**Task brief:** Give back each entry verbatim.

=== Supplied material ===

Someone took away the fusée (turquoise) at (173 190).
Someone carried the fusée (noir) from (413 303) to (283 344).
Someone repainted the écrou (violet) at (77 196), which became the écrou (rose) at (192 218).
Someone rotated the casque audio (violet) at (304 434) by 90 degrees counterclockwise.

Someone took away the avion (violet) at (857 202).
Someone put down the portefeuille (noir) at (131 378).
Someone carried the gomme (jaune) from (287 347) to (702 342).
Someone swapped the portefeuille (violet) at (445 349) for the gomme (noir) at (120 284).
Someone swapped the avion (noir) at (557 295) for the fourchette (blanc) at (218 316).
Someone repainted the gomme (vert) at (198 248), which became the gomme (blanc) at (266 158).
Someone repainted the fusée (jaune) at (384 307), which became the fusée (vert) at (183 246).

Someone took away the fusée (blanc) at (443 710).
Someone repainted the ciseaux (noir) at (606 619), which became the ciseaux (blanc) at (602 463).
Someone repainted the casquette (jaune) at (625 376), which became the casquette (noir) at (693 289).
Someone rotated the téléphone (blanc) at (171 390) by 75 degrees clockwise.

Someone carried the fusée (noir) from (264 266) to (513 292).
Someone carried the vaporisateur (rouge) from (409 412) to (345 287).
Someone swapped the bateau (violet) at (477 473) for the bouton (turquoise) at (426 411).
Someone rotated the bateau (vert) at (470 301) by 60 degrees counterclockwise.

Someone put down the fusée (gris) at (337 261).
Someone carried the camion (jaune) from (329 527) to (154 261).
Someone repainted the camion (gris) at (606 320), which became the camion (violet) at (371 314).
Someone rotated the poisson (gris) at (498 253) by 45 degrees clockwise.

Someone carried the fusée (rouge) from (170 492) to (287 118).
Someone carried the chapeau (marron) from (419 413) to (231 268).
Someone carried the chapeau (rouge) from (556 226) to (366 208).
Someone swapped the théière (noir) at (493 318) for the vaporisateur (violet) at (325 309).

===

**Your response:**
Someone took away the fusée (turquoise) at (173 190).
Someone carried the fusée (noir) from (413 303) to (283 344).
Someone repainted the écrou (violet) at (77 196), which became the écrou (rose) at (192 218).
Someone rotated the casque audio (violet) at (304 434) by 90 degrees counterclockwise.

Someone took away the avion (violet) at (857 202).
Someone put down the portefeuille (noir) at (131 378).
Someone carried the gomme (jaune) from (287 347) to (702 342).
Someone swapped the portefeuille (violet) at (445 349) for the gomme (noir) at (120 284).
Someone swapped the avion (noir) at (557 295) for the fourchette (blanc) at (218 316).
Someone repainted the gomme (vert) at (198 248), which became the gomme (blanc) at (266 158).
Someone repainted the fusée (jaune) at (384 307), which became the fusée (vert) at (183 246).

Someone took away the fusée (blanc) at (443 710).
Someone repainted the ciseaux (noir) at (606 619), which became the ciseaux (blanc) at (602 463).
Someone repainted the casquette (jaune) at (625 376), which became the casquette (noir) at (693 289).
Someone rotated the téléphone (blanc) at (171 390) by 75 degrees clockwise.

Someone carried the fusée (noir) from (264 266) to (513 292).
Someone carried the vaporisateur (rouge) from (409 412) to (345 287).
Someone swapped the bateau (violet) at (477 473) for the bouton (turquoise) at (426 411).
Someone rotated the bateau (vert) at (470 301) by 60 degrees counterclockwise.

Someone put down the fusée (gris) at (337 261).
Someone carried the camion (jaune) from (329 527) to (154 261).
Someone repainted the camion (gris) at (606 320), which became the camion (violet) at (371 314).
Someone rotated the poisson (gris) at (498 253) by 45 degrees clockwise.

Someone carried the fusée (rouge) from (170 492) to (287 118).
Someone carried the chapeau (marron) from (419 413) to (231 268).
Someone carried the chapeau (rouge) from (556 226) to (366 208).
Someone swapped the théière (noir) at (493 318) for the vaporisateur (violet) at (325 309).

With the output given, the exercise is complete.